Task brief: Transcribe the complete listing exactly.
== Extracted material
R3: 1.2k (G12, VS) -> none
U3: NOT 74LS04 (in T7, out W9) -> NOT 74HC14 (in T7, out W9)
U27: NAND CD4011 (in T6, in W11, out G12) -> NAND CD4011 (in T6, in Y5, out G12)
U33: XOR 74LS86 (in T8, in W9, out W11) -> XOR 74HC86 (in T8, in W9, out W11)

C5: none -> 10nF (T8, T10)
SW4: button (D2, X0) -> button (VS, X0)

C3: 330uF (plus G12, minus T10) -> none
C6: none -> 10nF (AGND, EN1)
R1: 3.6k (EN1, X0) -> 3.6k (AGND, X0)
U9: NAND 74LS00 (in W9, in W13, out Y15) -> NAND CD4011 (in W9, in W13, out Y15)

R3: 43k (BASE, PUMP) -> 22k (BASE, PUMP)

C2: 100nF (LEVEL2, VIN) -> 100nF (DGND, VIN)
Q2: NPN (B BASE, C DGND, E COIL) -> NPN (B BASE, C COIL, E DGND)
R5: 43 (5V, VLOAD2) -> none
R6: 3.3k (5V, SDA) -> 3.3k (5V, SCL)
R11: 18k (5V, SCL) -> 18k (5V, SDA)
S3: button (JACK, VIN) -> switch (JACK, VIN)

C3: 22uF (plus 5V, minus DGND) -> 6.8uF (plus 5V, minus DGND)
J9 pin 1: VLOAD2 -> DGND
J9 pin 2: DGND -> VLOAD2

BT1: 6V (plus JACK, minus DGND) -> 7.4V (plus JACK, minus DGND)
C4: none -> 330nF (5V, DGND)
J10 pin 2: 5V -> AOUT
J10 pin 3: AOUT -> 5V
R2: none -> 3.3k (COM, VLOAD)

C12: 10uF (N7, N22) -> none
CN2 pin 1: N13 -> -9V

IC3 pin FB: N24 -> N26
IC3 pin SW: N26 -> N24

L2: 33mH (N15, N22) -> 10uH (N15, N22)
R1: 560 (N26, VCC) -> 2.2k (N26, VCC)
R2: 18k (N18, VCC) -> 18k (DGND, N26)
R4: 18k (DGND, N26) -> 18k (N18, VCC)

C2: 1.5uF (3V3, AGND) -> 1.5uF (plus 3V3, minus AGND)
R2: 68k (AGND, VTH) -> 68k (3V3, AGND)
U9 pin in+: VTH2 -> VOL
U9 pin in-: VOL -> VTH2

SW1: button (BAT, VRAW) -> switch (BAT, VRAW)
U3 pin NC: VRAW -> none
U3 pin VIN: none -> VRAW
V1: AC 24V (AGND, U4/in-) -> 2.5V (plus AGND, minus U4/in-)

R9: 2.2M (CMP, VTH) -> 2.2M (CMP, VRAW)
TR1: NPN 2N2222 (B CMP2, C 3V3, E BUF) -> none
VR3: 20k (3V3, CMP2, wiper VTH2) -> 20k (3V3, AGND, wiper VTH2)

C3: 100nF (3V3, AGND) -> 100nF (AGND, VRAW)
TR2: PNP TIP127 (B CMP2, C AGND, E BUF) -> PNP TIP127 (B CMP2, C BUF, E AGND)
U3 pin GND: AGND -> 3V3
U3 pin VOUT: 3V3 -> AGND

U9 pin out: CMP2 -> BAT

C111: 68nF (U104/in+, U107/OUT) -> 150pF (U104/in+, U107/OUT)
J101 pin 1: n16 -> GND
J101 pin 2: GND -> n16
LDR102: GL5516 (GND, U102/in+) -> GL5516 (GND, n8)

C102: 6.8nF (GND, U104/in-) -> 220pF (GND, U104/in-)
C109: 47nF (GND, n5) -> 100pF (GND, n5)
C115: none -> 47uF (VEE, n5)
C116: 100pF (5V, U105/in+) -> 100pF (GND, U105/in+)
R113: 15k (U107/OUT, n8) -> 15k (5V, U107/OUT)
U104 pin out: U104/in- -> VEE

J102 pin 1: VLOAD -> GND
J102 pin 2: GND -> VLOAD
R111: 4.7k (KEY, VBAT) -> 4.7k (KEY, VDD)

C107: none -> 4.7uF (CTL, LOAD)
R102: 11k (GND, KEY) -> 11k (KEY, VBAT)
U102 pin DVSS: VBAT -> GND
====
The completed task:
R3: 1.2k (G12, VS) -> none
U3: NOT 74LS04 (in T7, out W9) -> NOT 74HC14 (in T7, out W9)
U27: NAND CD4011 (in T6, in W11, out G12) -> NAND CD4011 (in T6, in Y5, out G12)
U33: XOR 74LS86 (in T8, in W9, out W11) -> XOR 74HC86 (in T8, in W9, out W11)

C5: none -> 10nF (T8, T10)
SW4: button (D2, X0) -> button (VS, X0)

C3: 330uF (plus G12, minus T10) -> none
C6: none -> 10nF (AGND, EN1)
R1: 3.6k (EN1, X0) -> 3.6k (AGND, X0)
U9: NAND 74LS00 (in W9, in W13, out Y15) -> NAND CD4011 (in W9, in W13, out Y15)

R3: 43k (BASE, PUMP) -> 22k (BASE, PUMP)

C2: 100nF (LEVEL2, VIN) -> 100nF (DGND, VIN)
Q2: NPN (B BASE, C DGND, E COIL) -> NPN (B BASE, C COIL, E DGND)
R5: 43 (5V, VLOAD2) -> none
R6: 3.3k (5V, SDA) -> 3.3k (5V, SCL)
R11: 18k (5V, SCL) -> 18k (5V, SDA)
S3: button (JACK, VIN) -> switch (JACK, VIN)

C3: 22uF (plus 5V, minus DGND) -> 6.8uF (plus 5V, minus DGND)
J9 pin 1: VLOAD2 -> DGND
J9 pin 2: DGND -> VLOAD2

BT1: 6V (plus JACK, minus DGND) -> 7.4V (plus JACK, minus DGND)
C4: none -> 330nF (5V, DGND)
J10 pin 2: 5V -> AOUT
J10 pin 3: AOUT -> 5V
R2: none -> 3.3k (COM, VLOAD)

C12: 10uF (N7, N22) -> none
CN2 pin 1: N13 -> -9V

IC3 pin FB: N24 -> N26
IC3 pin SW: N26 -> N24

L2: 33mH (N15, N22) -> 10uH (N15, N22)
R1: 560 (N26, VCC) -> 2.2k (N26, VCC)
R2: 18k (N18, VCC) -> 18k (DGND, N26)
R4: 18k (DGND, N26) -> 18k (N18, VCC)

C2: 1.5uF (3V3, AGND) -> 1.5uF (plus 3V3, minus AGND)
R2: 68k (AGND, VTH) -> 68k (3V3, AGND)
U9 pin in+: VTH2 -> VOL
U9 pin in-: VOL -> VTH2

SW1: button (BAT, VRAW) -> switch (BAT, VRAW)
U3 pin NC: VRAW -> none
U3 pin VIN: none -> VRAW
V1: AC 24V (AGND, U4/in-) -> 2.5V (plus AGND, minus U4/in-)

R9: 2.2M (CMP, VTH) -> 2.2M (CMP, VRAW)
TR1: NPN 2N2222 (B CMP2, C 3V3, E BUF) -> none
VR3: 20k (3V3, CMP2, wiper VTH2) -> 20k (3V3, AGND, wiper VTH2)

C3: 100nF (3V3, AGND) -> 100nF (AGND, VRAW)
TR2: PNP TIP127 (B CMP2, C AGND, E BUF) -> PNP TIP127 (B CMP2, C BUF, E AGND)
U3 pin GND: AGND -> 3V3
U3 pin VOUT: 3V3 -> AGND

U9 pin out: CMP2 -> BAT

C111: 68nF (U104/in+, U107/OUT) -> 150pF (U104/in+, U107/OUT)
J101 pin 1: n16 -> GND
J101 pin 2: GND -> n16
LDR102: GL5516 (GND, U102/in+) -> GL5516 (GND, n8)

C102: 6.8nF (GND, U104/in-) -> 220pF (GND, U104/in-)
C109: 47nF (GND, n5) -> 100pF (GND, n5)
C115: none -> 47uF (VEE, n5)
C116: 100pF (5V, U105/in+) -> 100pF (GND, U105/in+)
R113: 15k (U107/OUT, n8) -> 15k (5V, U107/OUT)
U104 pin out: U104/in- -> VEE

J102 pin 1: VLOAD -> GND
J102 pin 2: GND -> VLOAD
R111: 4.7k (KEY, VBAT) -> 4.7k (KEY, VDD)

C107: none -> 4.7uF (CTL, LOAD)
R102: 11k (GND, KEY) -> 11k (KEY, VBAT)
U102 pin DVSS: VBAT -> GND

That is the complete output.